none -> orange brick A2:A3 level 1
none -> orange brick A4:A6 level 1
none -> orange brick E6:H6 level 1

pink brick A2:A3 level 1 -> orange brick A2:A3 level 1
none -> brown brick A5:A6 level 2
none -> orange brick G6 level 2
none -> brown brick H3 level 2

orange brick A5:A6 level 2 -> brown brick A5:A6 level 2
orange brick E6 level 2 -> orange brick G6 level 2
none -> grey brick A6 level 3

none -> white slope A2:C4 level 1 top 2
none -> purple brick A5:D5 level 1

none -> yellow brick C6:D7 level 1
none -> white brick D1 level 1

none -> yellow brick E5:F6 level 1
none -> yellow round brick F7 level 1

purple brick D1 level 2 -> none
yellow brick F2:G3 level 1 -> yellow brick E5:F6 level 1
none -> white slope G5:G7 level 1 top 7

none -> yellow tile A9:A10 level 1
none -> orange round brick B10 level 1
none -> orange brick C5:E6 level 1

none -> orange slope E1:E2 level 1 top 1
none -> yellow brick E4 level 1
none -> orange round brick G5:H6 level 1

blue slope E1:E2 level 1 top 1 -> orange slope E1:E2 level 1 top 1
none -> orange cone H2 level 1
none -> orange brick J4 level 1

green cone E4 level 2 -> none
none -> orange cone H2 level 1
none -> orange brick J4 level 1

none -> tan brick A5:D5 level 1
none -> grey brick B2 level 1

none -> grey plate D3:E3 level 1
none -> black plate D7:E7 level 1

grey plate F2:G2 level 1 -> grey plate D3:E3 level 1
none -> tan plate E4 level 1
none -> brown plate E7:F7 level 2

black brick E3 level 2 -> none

* PROBLEM DESCRIPTION
For the listing above, identify each line bearing "white".

* EXERCISE OUTPUT
none -> white slope A2:C4 level 1 top 2
none -> white brick D1 level 1
none -> white slope G5:G7 level 1 top 7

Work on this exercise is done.